EXERCISE REQUIREMENTS →
Skip the pictures. Copy all the rest of the records down exactly.

::::::::::

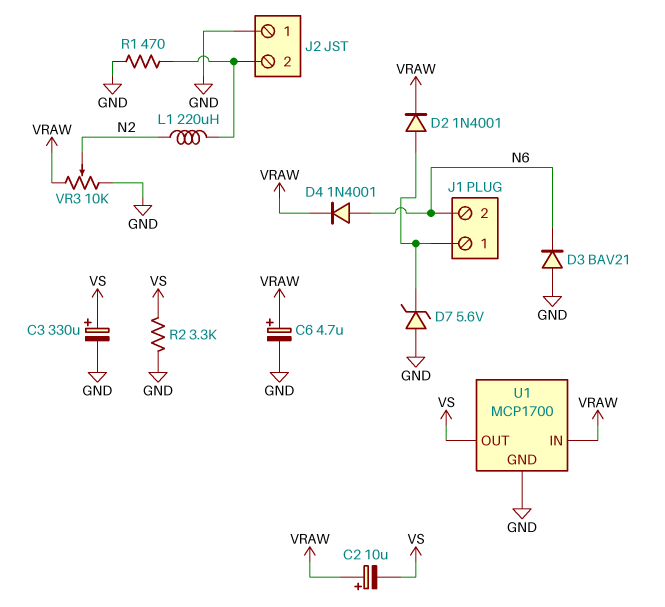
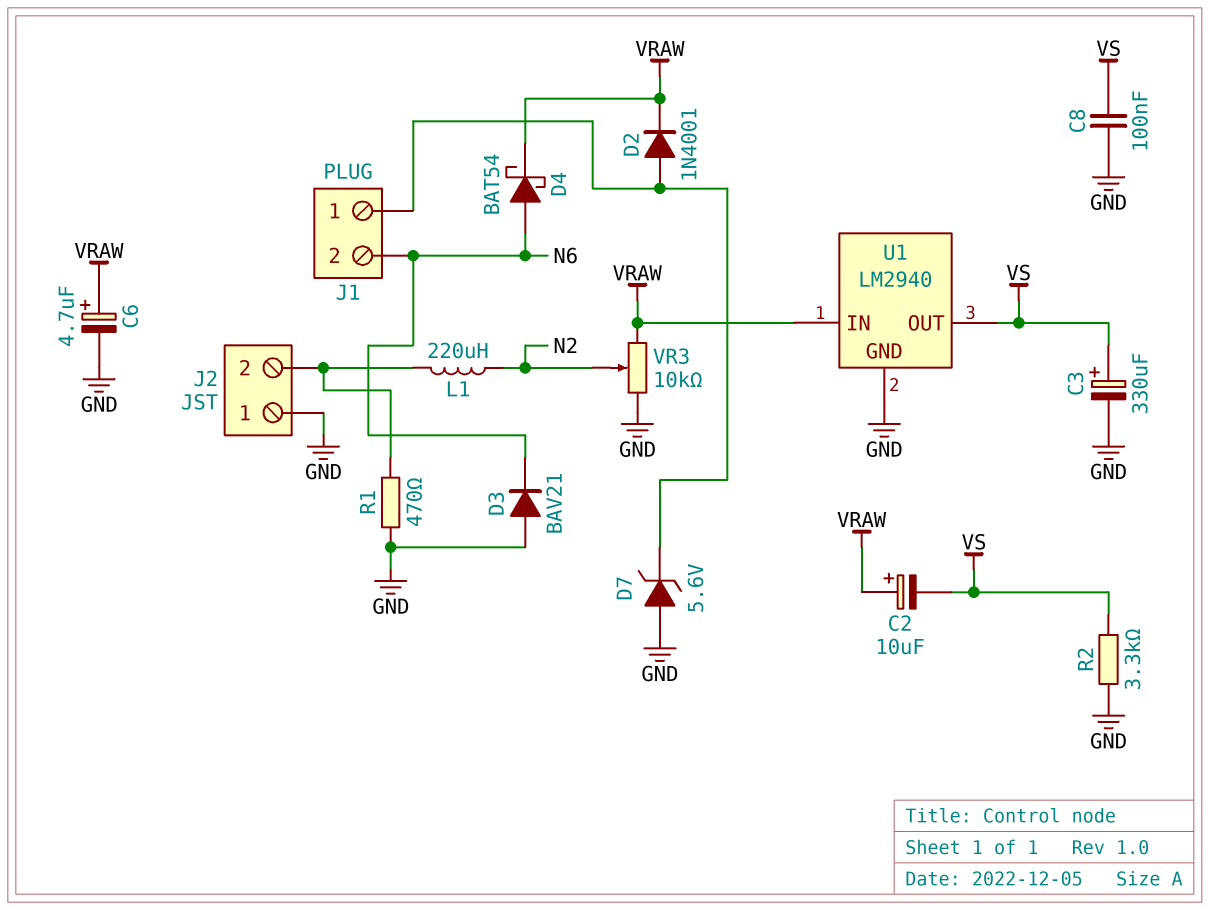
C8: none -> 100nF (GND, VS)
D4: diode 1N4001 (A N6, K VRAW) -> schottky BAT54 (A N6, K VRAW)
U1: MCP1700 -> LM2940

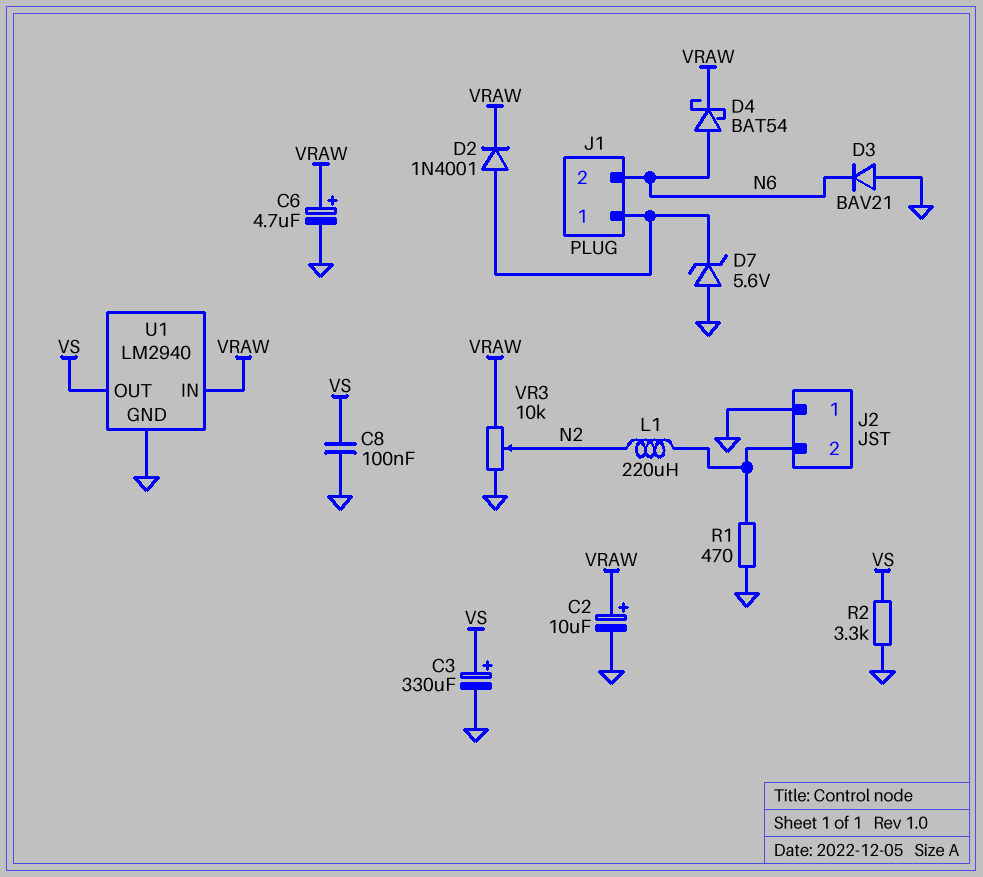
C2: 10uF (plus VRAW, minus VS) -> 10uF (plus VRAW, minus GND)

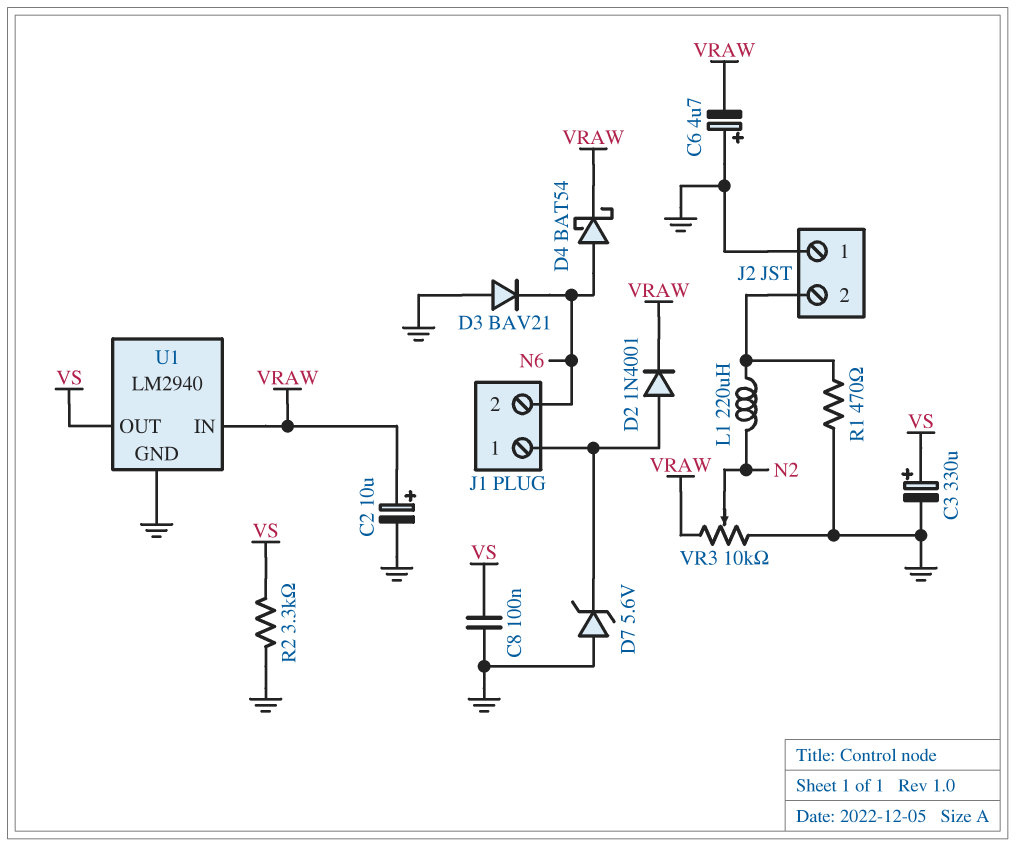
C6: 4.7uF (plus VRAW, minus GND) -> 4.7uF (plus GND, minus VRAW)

::::::::::

ANSWER →
C8: none -> 100nF (GND, VS)
D4: diode 1N4001 (A N6, K VRAW) -> schottky BAT54 (A N6, K VRAW)
U1: MCP1700 -> LM2940

C2: 10uF (plus VRAW, minus VS) -> 10uF (plus VRAW, minus GND)

C6: 4.7uF (plus VRAW, minus GND) -> 4.7uF (plus GND, minus VRAW)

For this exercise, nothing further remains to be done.